-- Information provided follows --
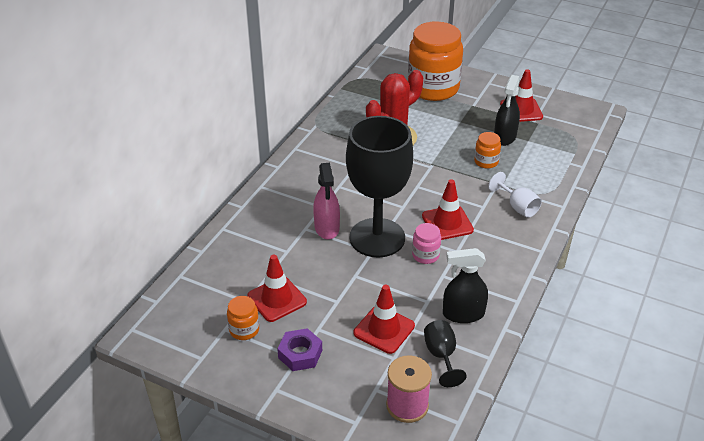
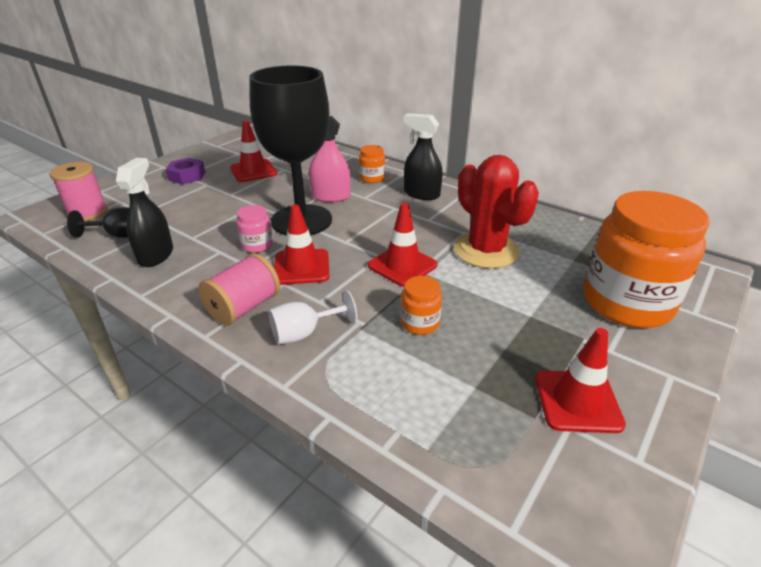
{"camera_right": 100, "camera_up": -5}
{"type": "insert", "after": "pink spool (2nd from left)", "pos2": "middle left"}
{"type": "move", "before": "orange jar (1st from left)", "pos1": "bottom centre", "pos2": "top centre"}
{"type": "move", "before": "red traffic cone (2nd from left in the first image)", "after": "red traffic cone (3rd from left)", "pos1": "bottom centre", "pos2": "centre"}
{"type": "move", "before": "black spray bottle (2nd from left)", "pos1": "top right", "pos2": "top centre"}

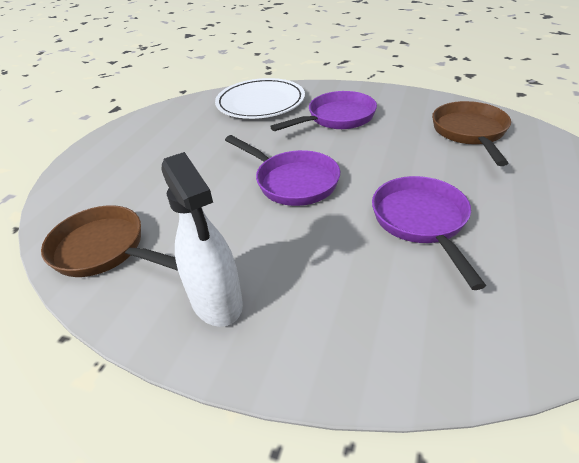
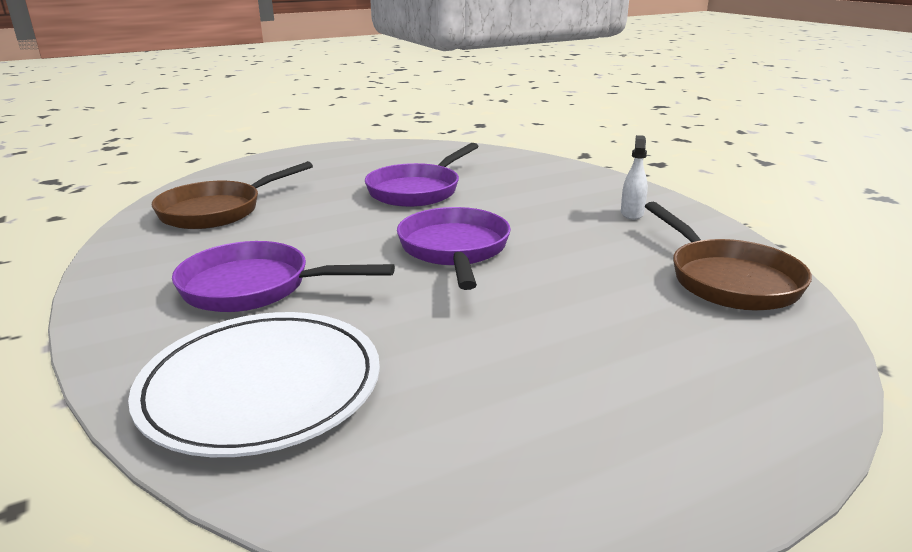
{"camera_right": -140, "camera_up": -15}
{"type": "resize", "before": "white spray bottle", "pos1": "centre", "pos2": "top right", "scale": 0.51}

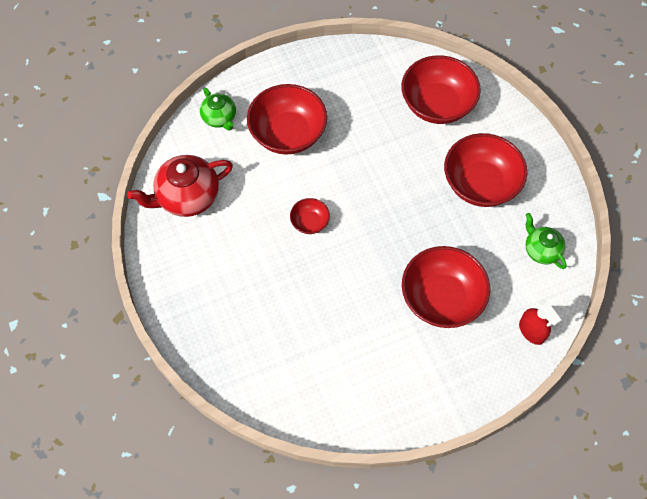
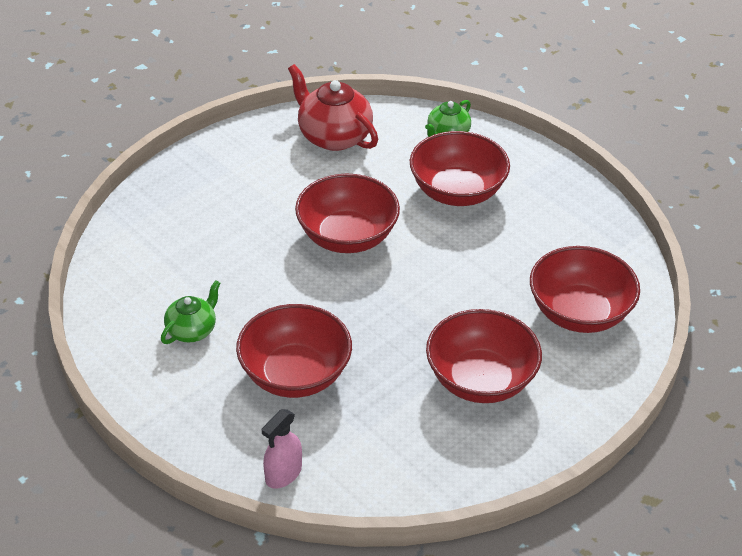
{"camera_right": 70, "camera_up": -20}
{"type": "move", "before": "green teapot (2nd from left in the first image)", "after": "green teapot (1st from left)", "pos1": "middle right", "pos2": "middle left"}
{"type": "recolor", "before": "red spray bottle", "after": "pink spray bottle", "pos1": "middle right", "pos2": "bottom centre"}
{"type": "resize", "before": "red bowl (2nd from left)", "pos1": "centre", "pos2": "centre", "scale": 2.09}

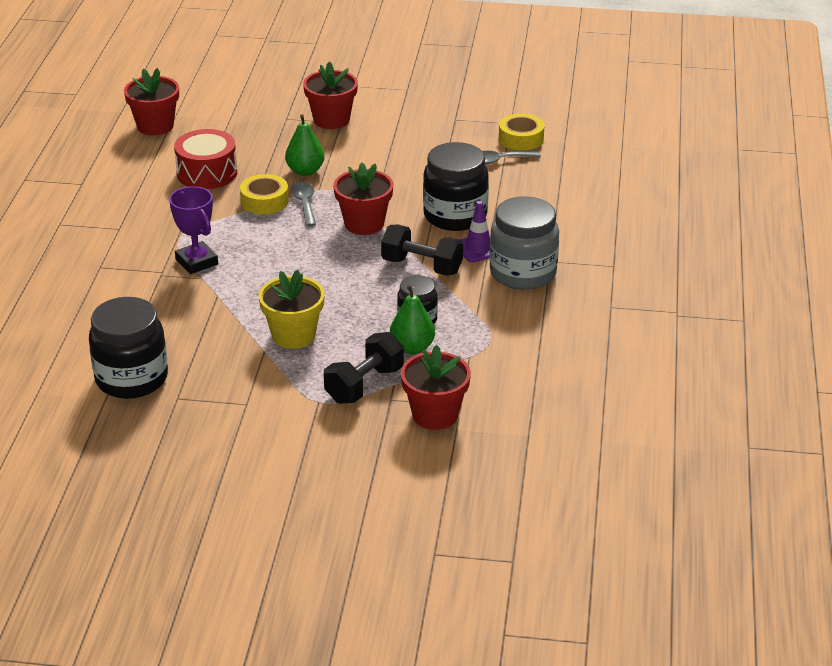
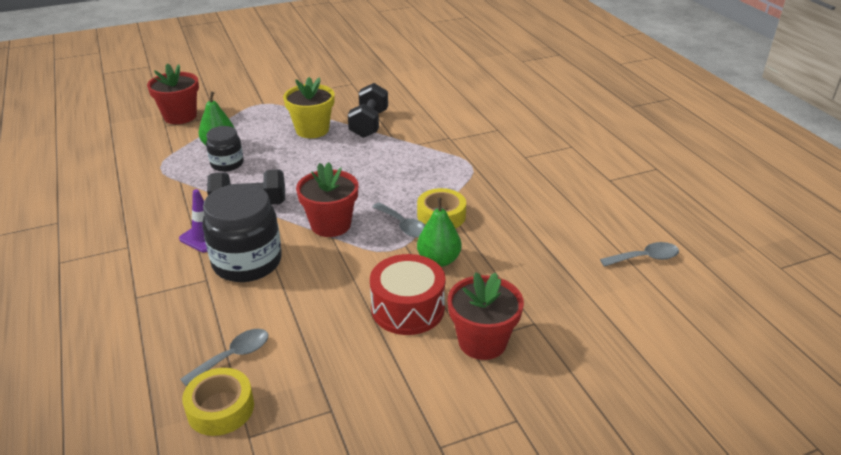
{"camera_right": 150, "camera_up": 0}
{"type": "move", "before": "black dumbbell (1st from left in the first image)", "after": "black dumbbell (2nd from left)", "pos1": "centre", "pos2": "top centre"}
{"type": "move", "before": "red drum", "pos1": "top left", "pos2": "centre"}
{"type": "replace", "before": "red flower pot (1st from left)", "after": "grey spoon (3rd from left)", "pos1": "top left", "pos2": "middle right"}
{"type": "delete", "before": "black jar (1st from left)", "pos1": "middle left"}
{"type": "delete", "before": "purple trophy", "pos1": "middle left"}
{"type": "delete", "before": "grey jar", "pos1": "centre"}

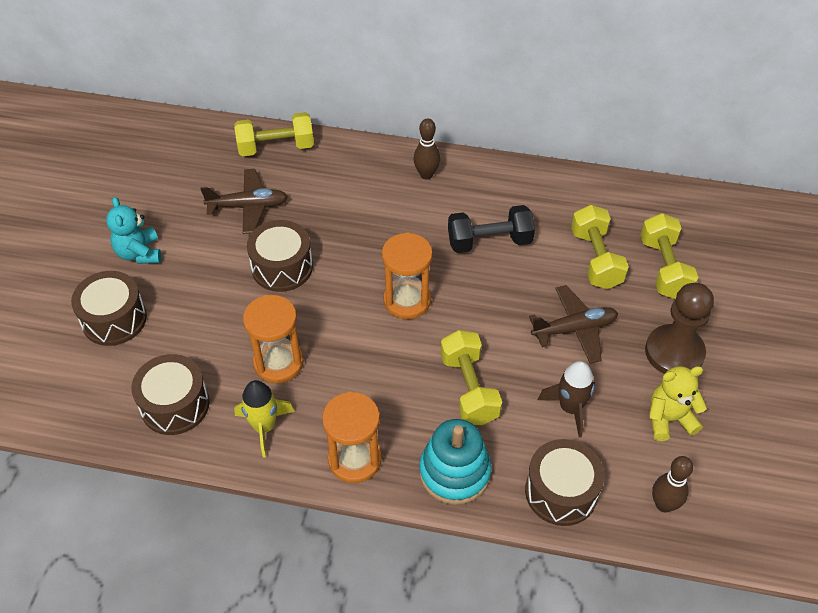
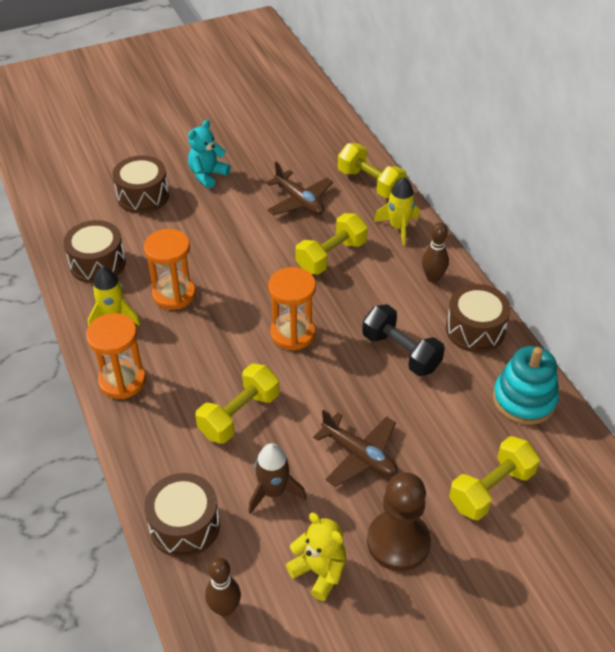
{"camera_right": 55, "camera_up": -5}
{"type": "move", "before": "yellow dumbbell (3rd from left in the first image)", "after": "yellow dumbbell (2nd from left)", "pos1": "middle right", "pos2": "centre"}
{"type": "insert", "after": "yellow rocket (2nd from left)", "pos2": "top centre"}
{"type": "move", "before": "brown drum (3rd from left in the first image)", "after": "brown drum (4th from left)", "pos1": "centre", "pos2": "middle right"}
{"type": "move", "before": "turquoise stacking toy", "pos1": "bottom centre", "pos2": "middle right"}

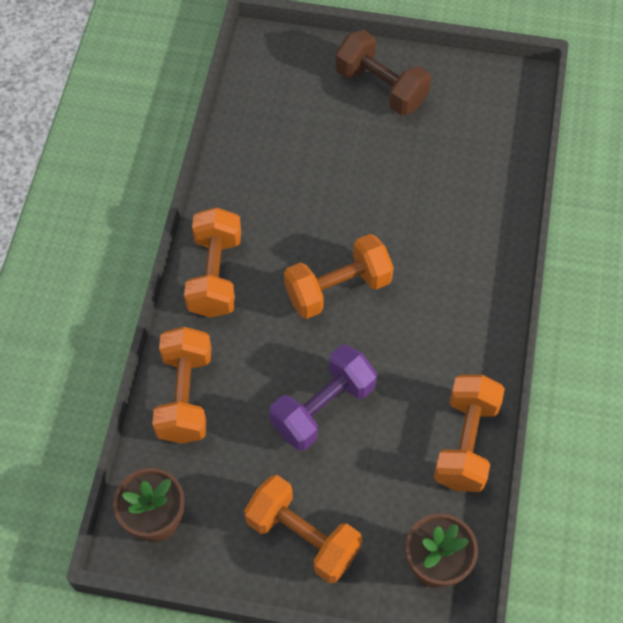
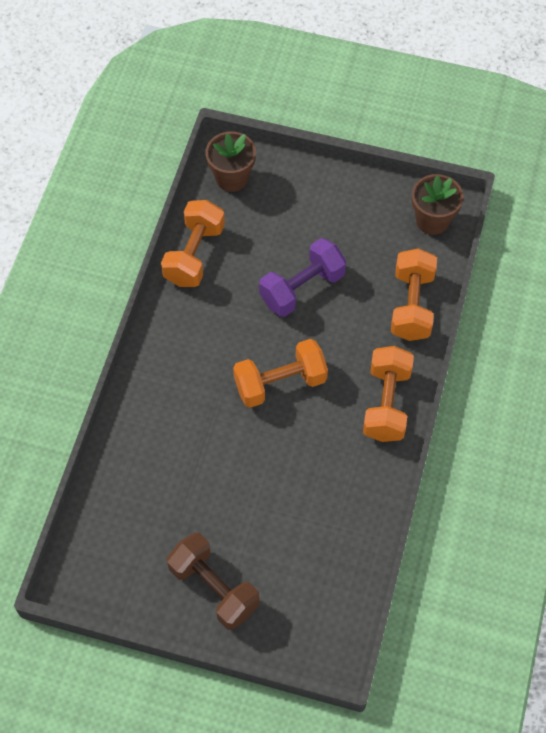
{"camera_right": -175, "camera_up": 0}
{"type": "delete", "before": "orange dumbbell (3rd from left)", "pos1": "bottom centre"}

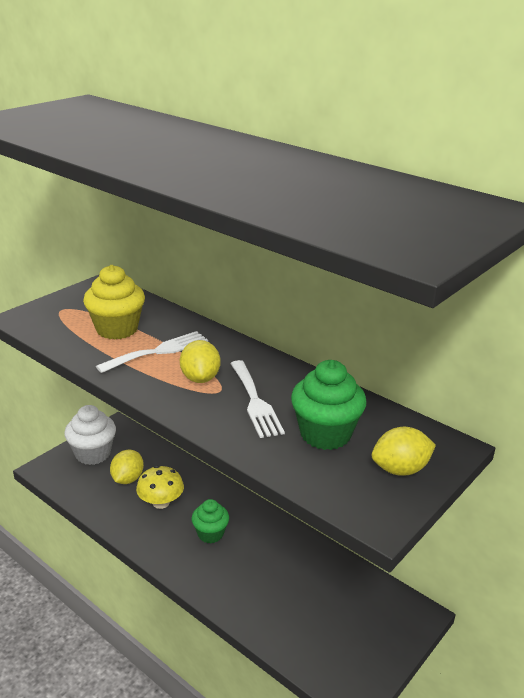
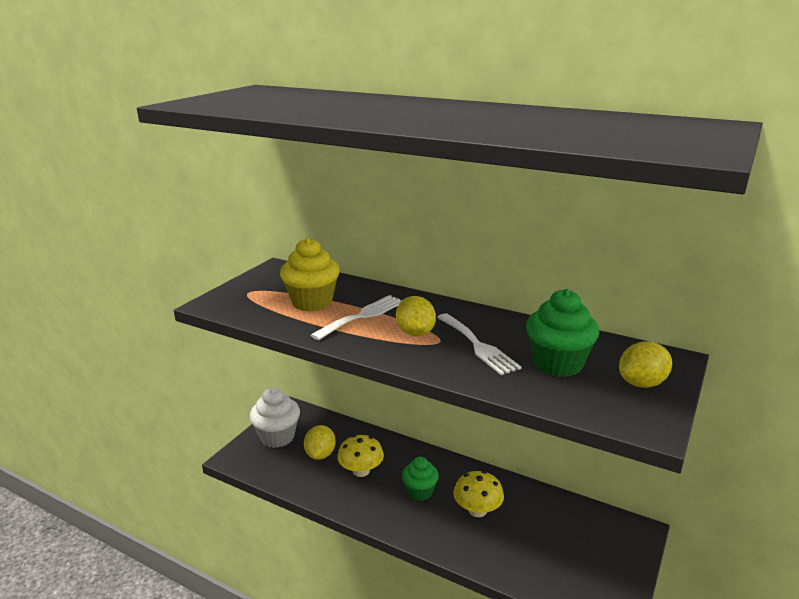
{"camera_right": -10, "camera_up": -5}
{"type": "insert", "after": "yellow mushroom (2nd from left)", "pos2": "bottom centre"}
-- Information provided concluded --
What the task requires: When a line in the records holds the string "spray", copy that line.

Result:
{"type": "move", "before": "black spray bottle (2nd from left)", "pos1": "top right", "pos2": "top centre"}
{"type": "resize", "before": "white spray bottle", "pos1": "centre", "pos2": "top right", "scale": 0.51}
{"type": "recolor", "before": "red spray bottle", "after": "pink spray bottle", "pos1": "middle right", "pos2": "bottom centre"}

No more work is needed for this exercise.